_Assignment_
Please print the entries exactly, omitting each image.
· · ·
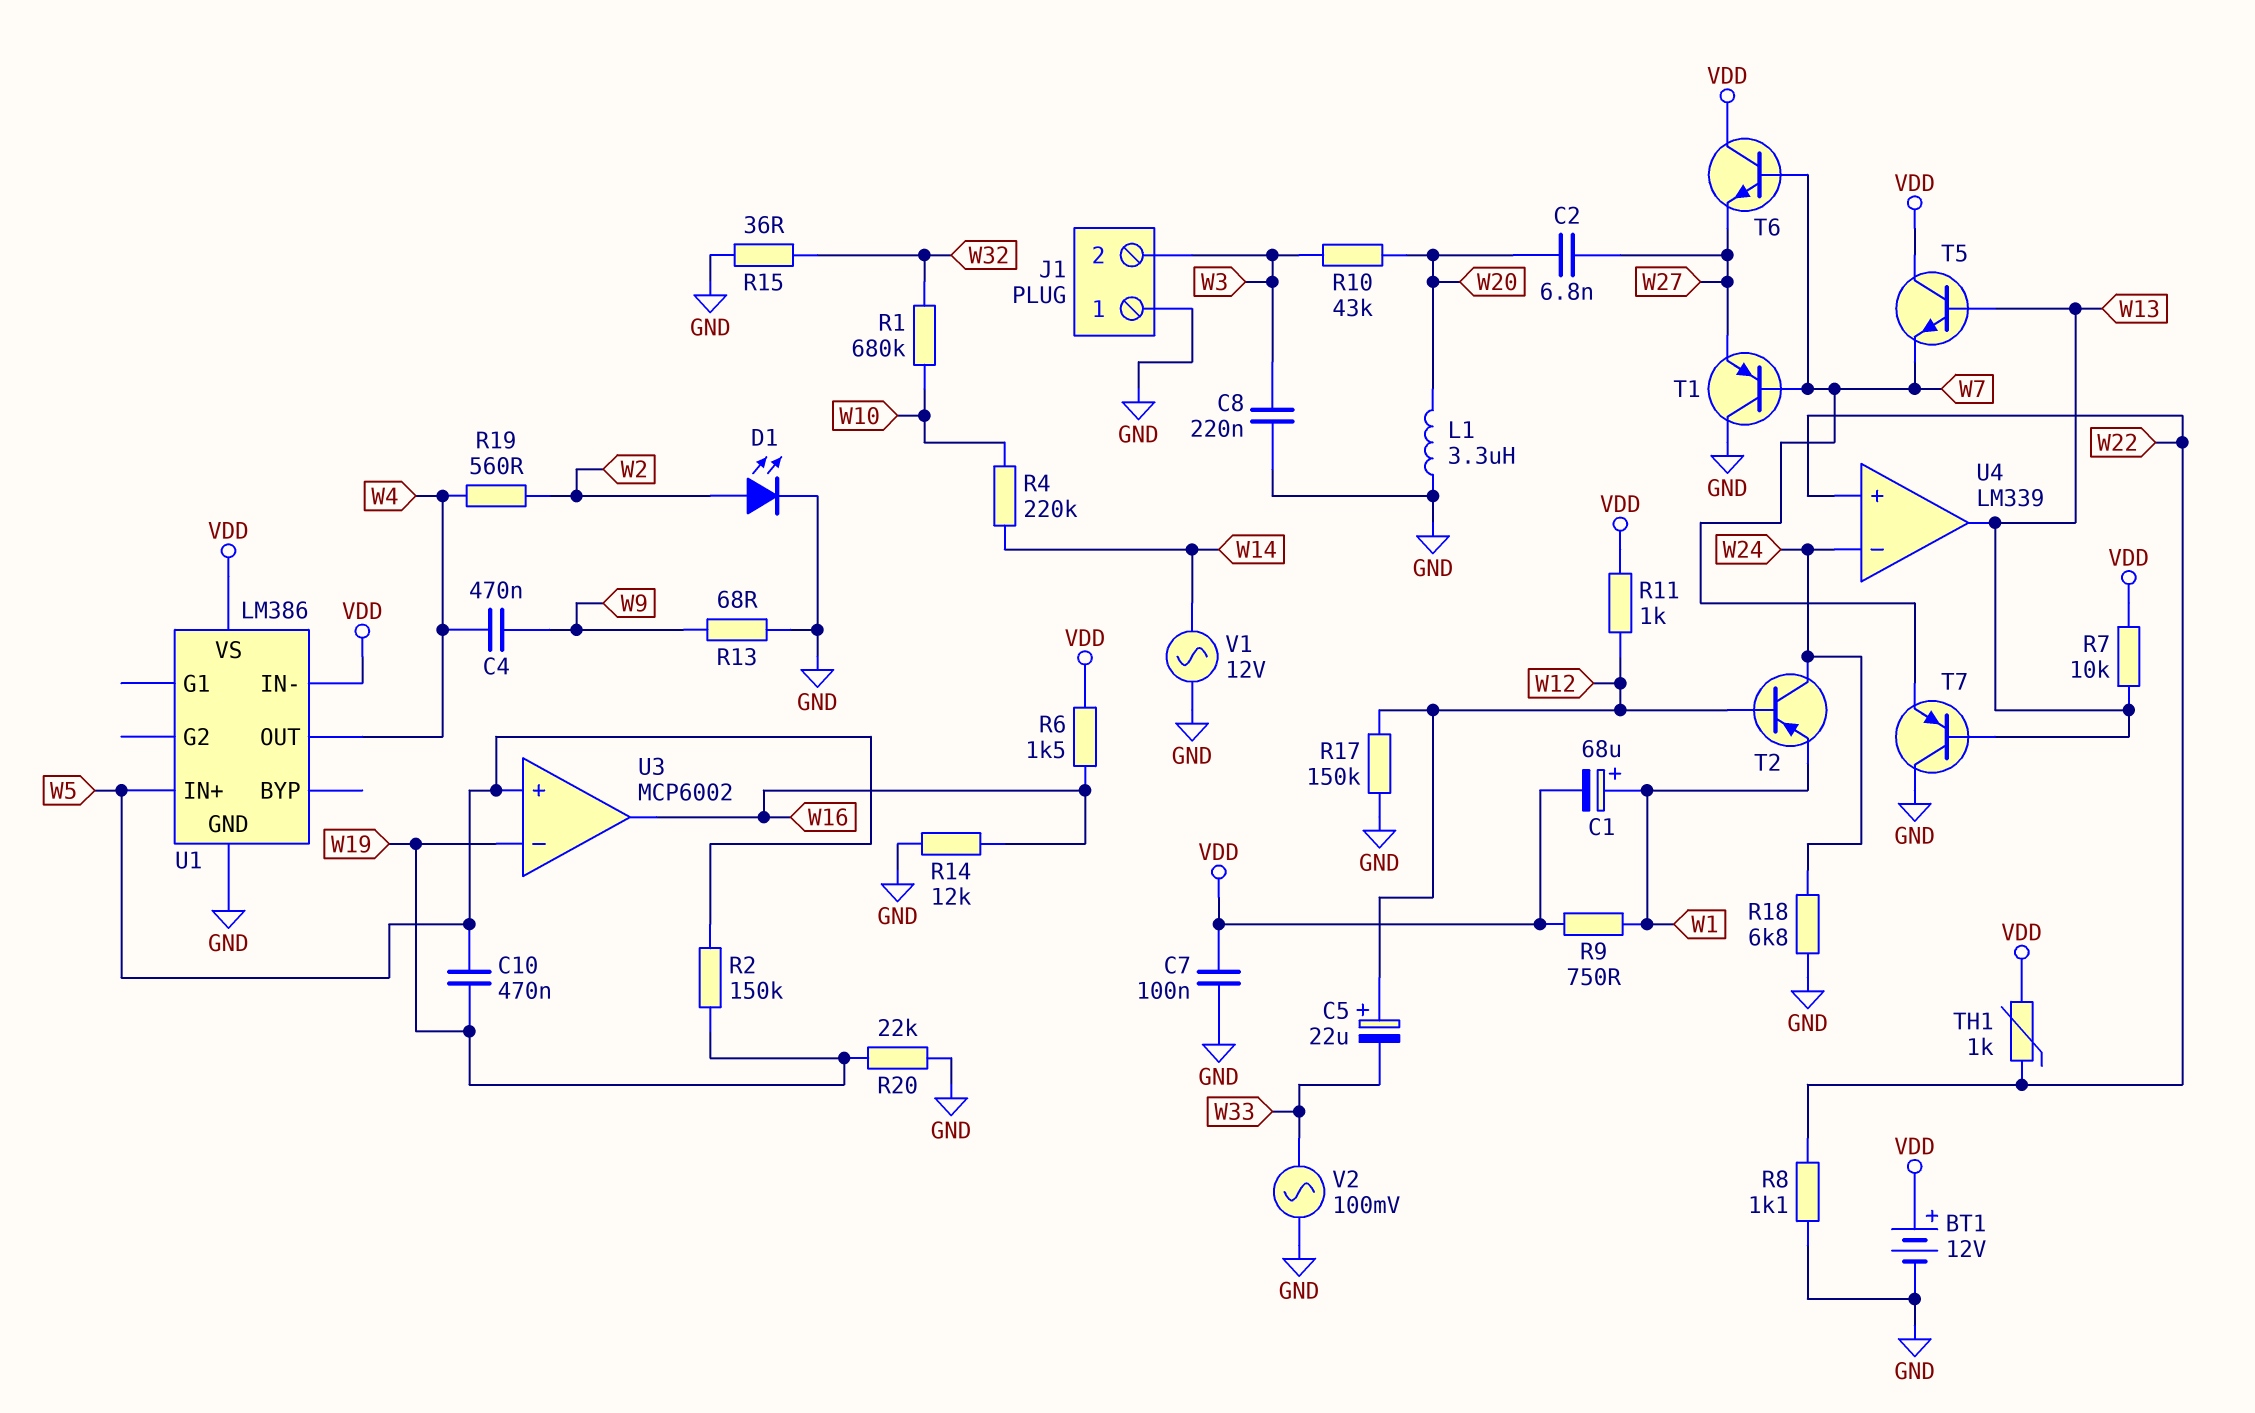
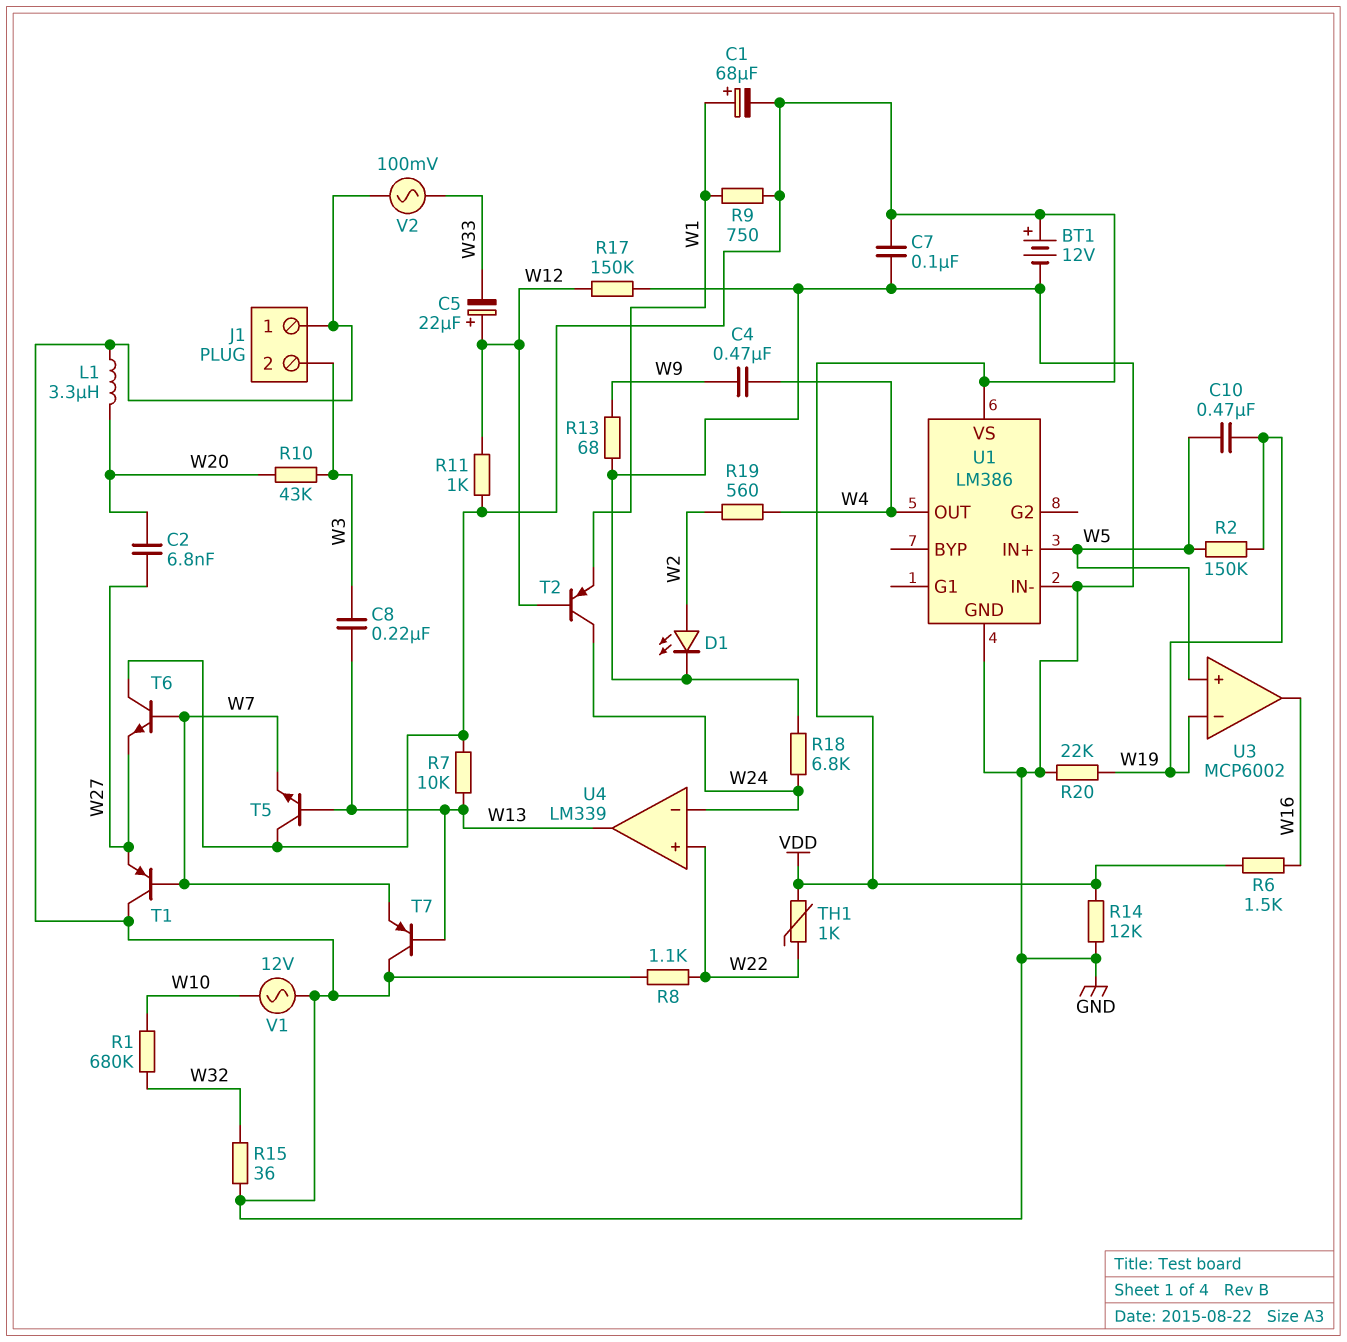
C8: 220nF (GND, W3) -> 220nF (W3, W13)
R4: 220k (W10, W14) -> none
R14: 12k (GND, W16) -> 12k (GND, VDD)
U1 pin IN-: VDD -> GND
V1: AC 12V (GND, W14) -> AC 12V (GND, W10)

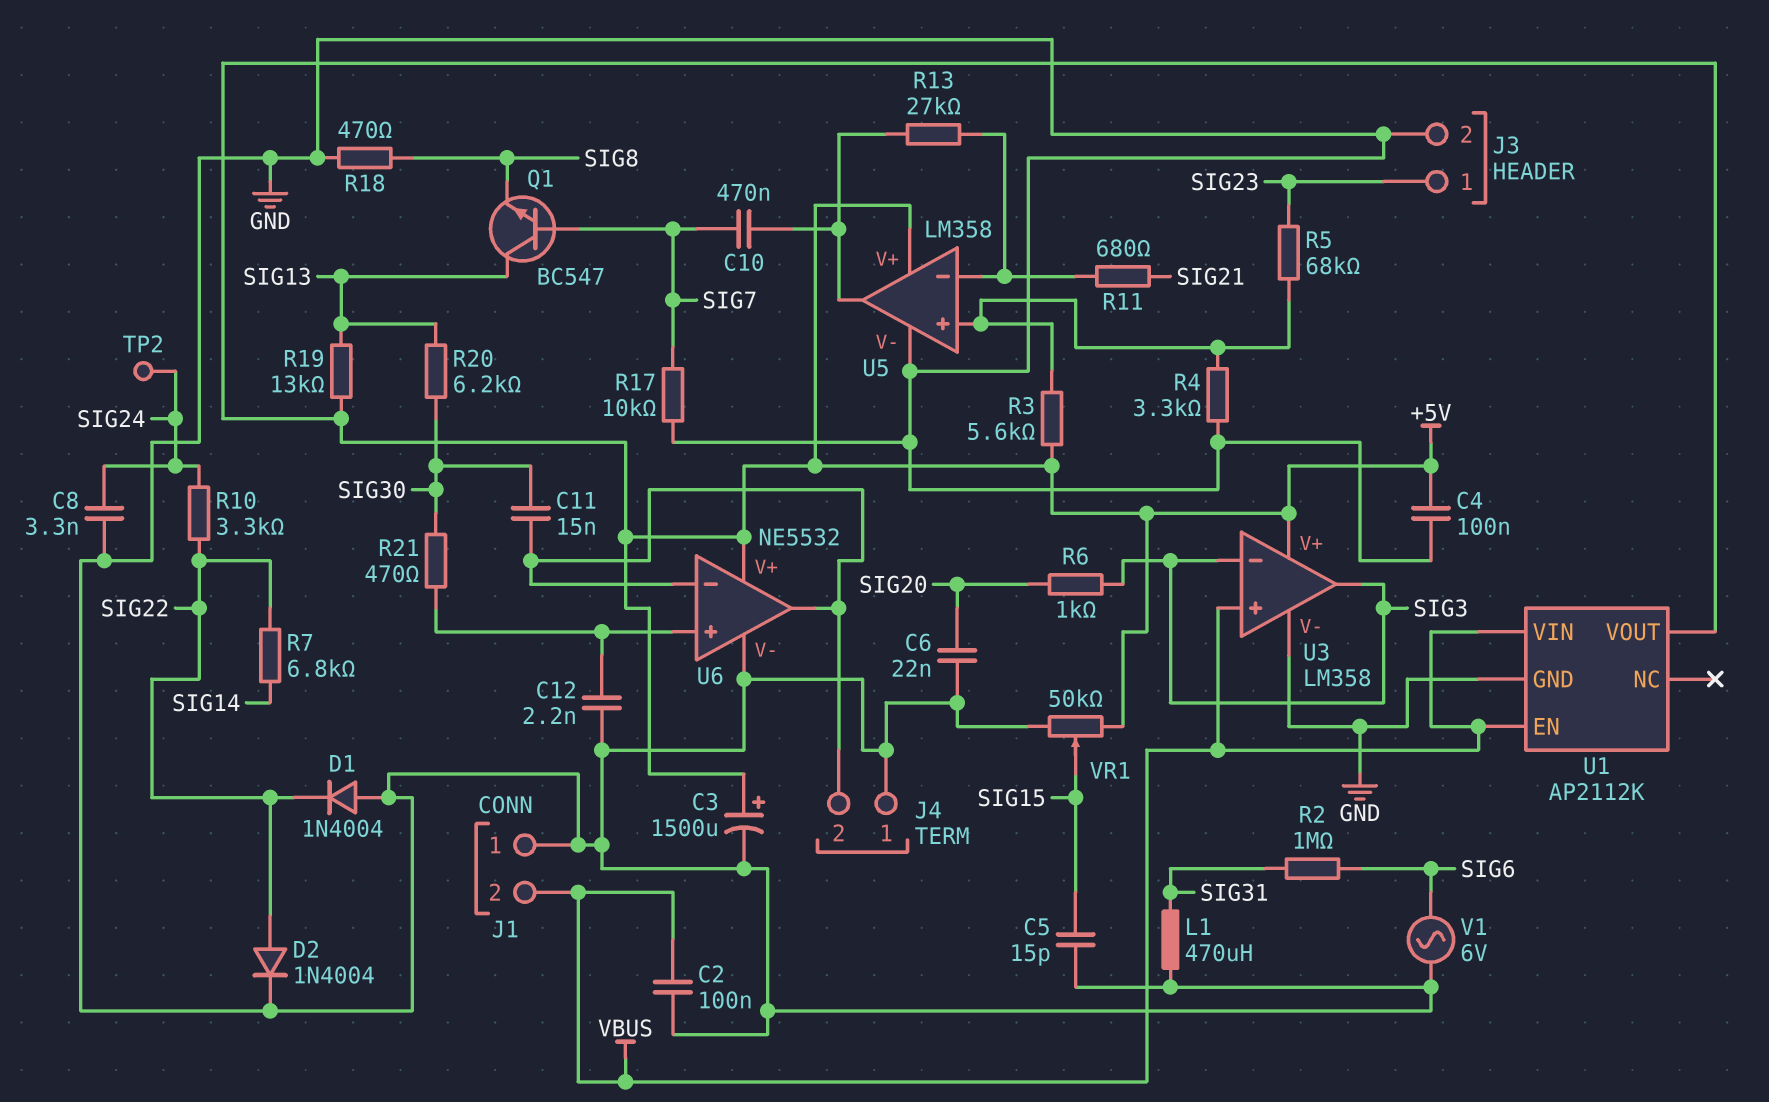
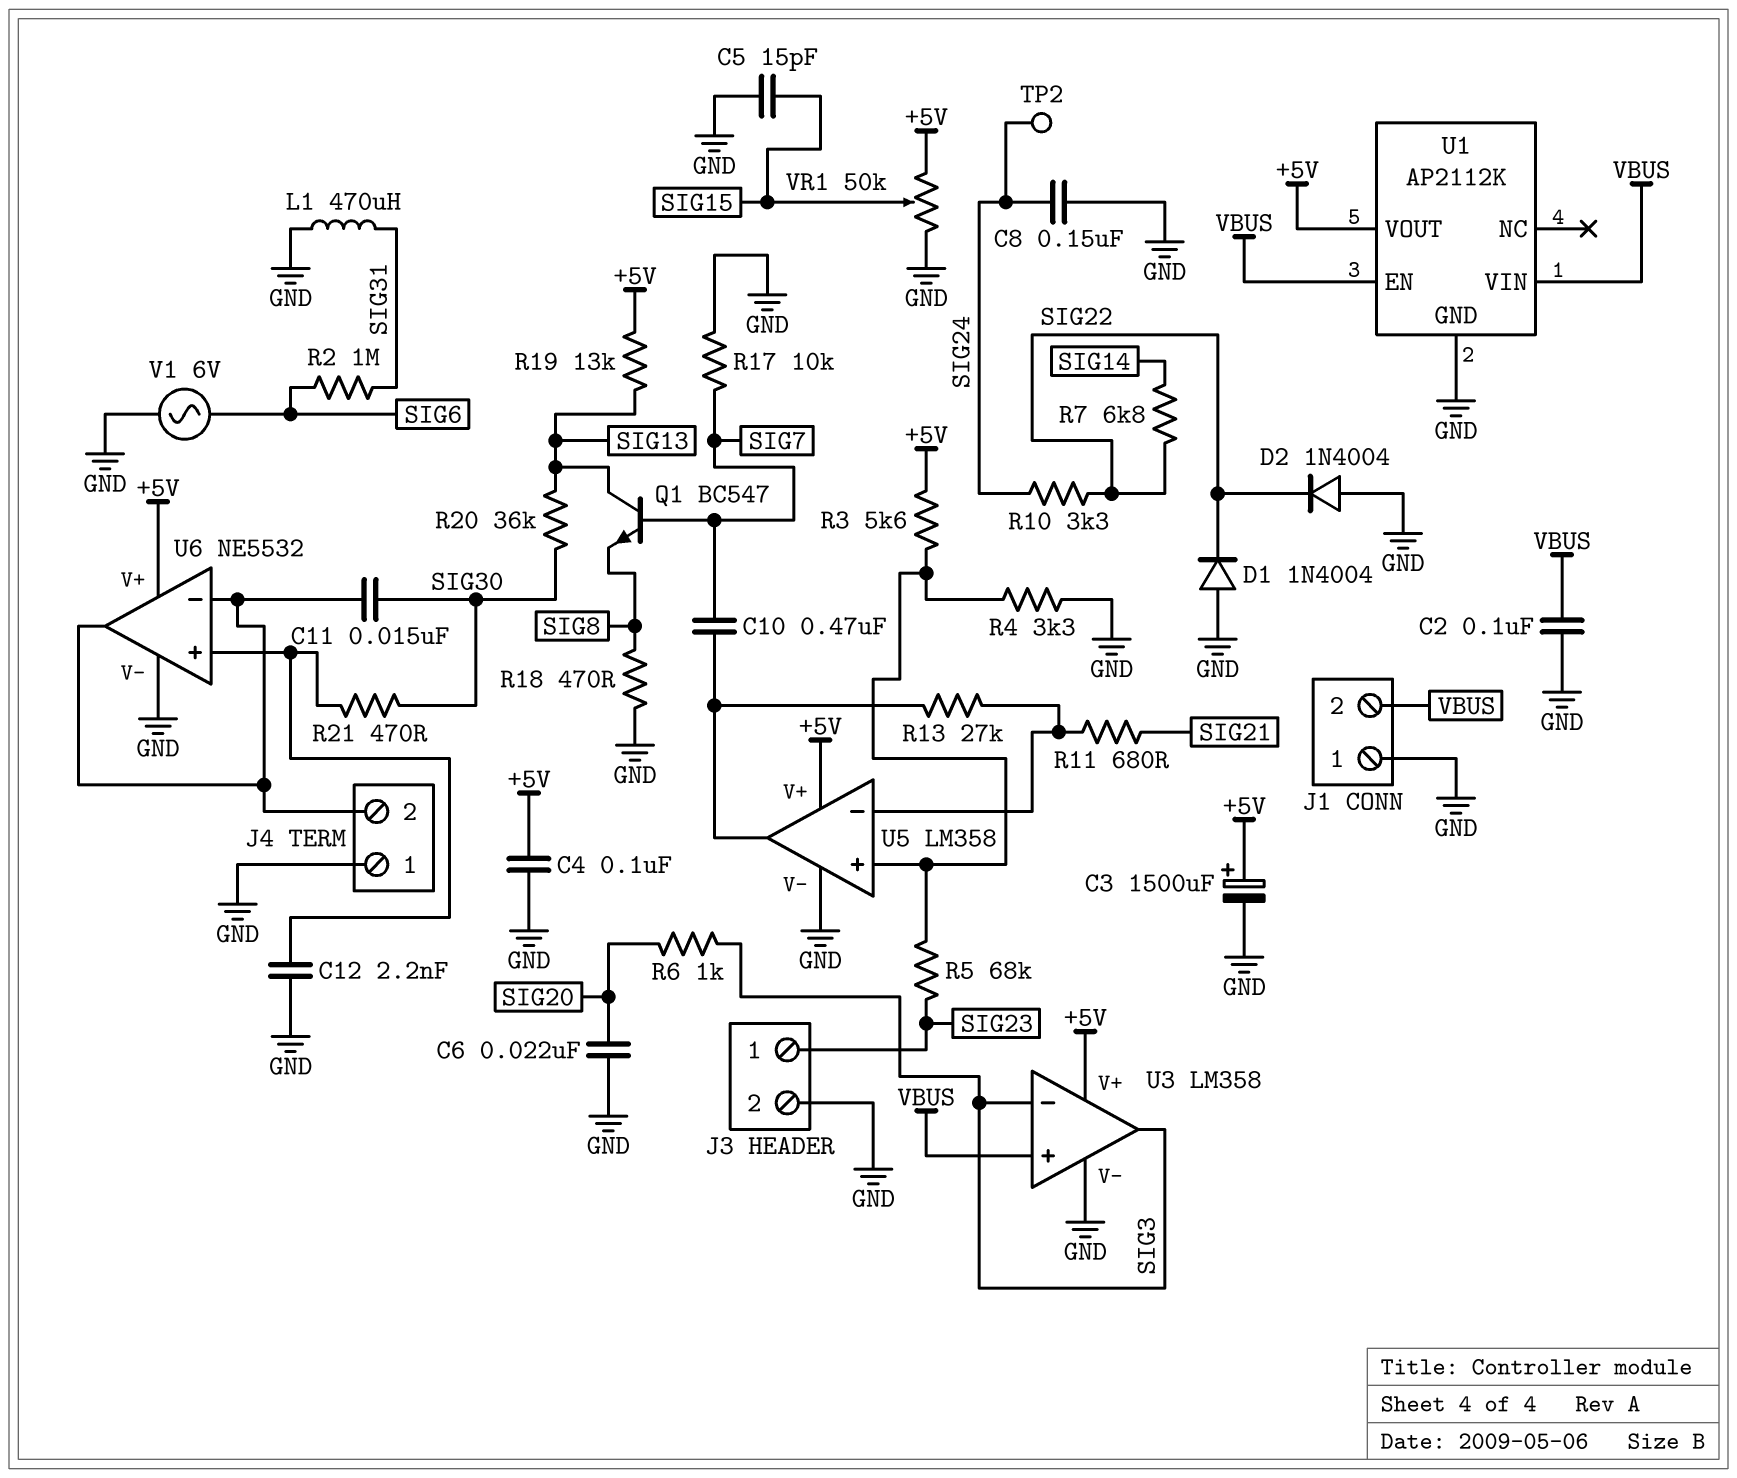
C8: 3.3nF (GND, SIG24) -> 150nF (GND, SIG24)
D2: diode 1N4004 (A SIG22, K GND) -> diode 1N4004 (A GND, K SIG22)
R20: 6.2k (SIG13, SIG30) -> 36k (SIG13, SIG30)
· · ·
_Task solution_
C8: 220nF (GND, W3) -> 220nF (W3, W13)
R4: 220k (W10, W14) -> none
R14: 12k (GND, W16) -> 12k (GND, VDD)
U1 pin IN-: VDD -> GND
V1: AC 12V (GND, W14) -> AC 12V (GND, W10)

C8: 3.3nF (GND, SIG24) -> 150nF (GND, SIG24)
D2: diode 1N4004 (A SIG22, K GND) -> diode 1N4004 (A GND, K SIG22)
R20: 6.2k (SIG13, SIG30) -> 36k (SIG13, SIG30)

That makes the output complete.